◆ **What is required**
Every picture should be left out, but the lines below must be repeated exactly.

======== Data records ========

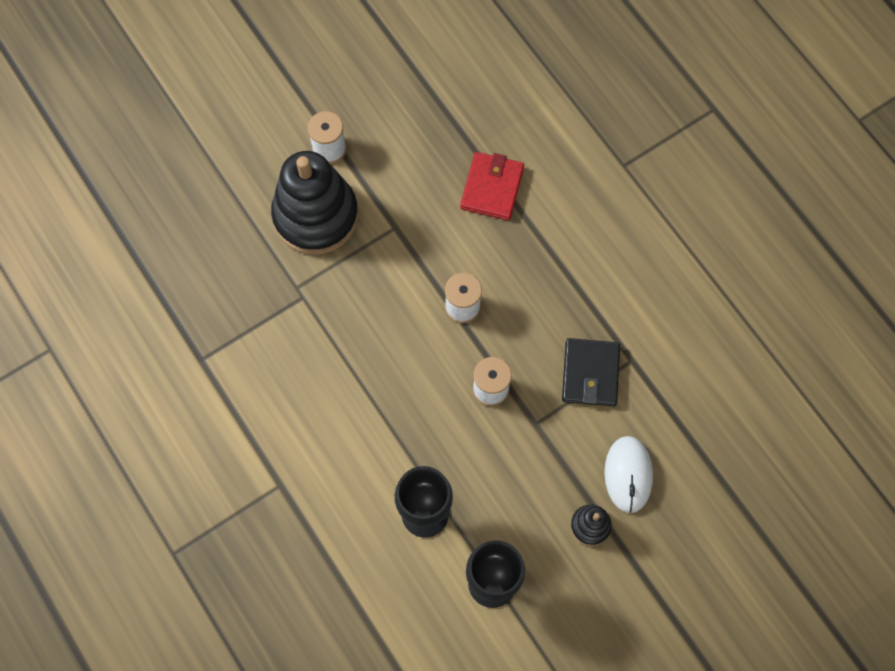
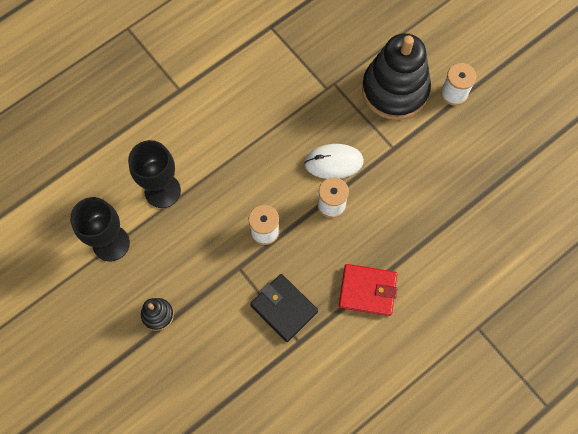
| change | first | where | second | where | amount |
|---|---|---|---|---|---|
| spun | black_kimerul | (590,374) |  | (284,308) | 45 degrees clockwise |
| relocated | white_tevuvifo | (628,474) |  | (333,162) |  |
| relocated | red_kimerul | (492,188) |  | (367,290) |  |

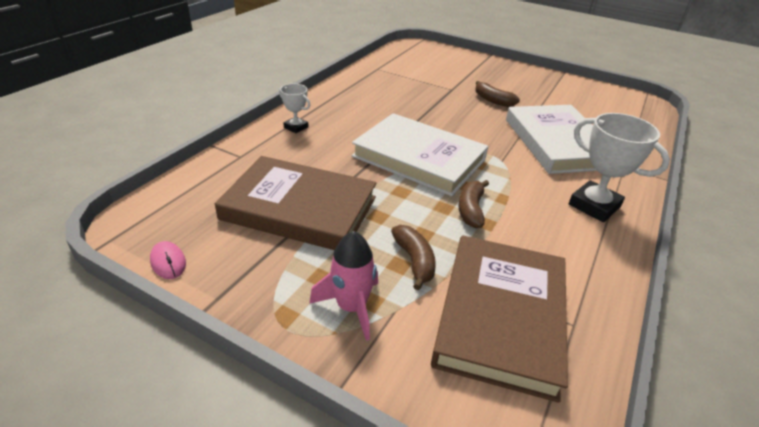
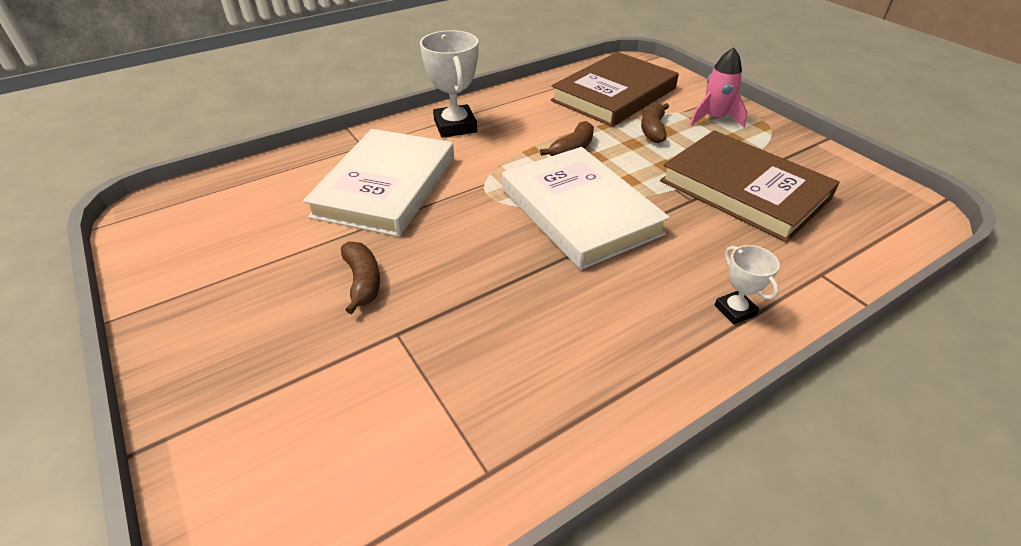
| change | first | where | second | where | amount |
|---|---|---|---|---|---|
| missing | pink_tevuvifo | (168,262) |  |  |  |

========

◆ **Response for this exercise**
| change | first | where | second | where | amount |
|---|---|---|---|---|---|
| spun | black_kimerul | (590,374) |  | (284,308) | 45 degrees clockwise |
| relocated | white_tevuvifo | (628,474) |  | (333,162) |  |
| relocated | red_kimerul | (492,188) |  | (367,290) |  |

| change | first | where | second | where | amount |
|---|---|---|---|---|---|
| missing | pink_tevuvifo | (168,262) |  |  |  |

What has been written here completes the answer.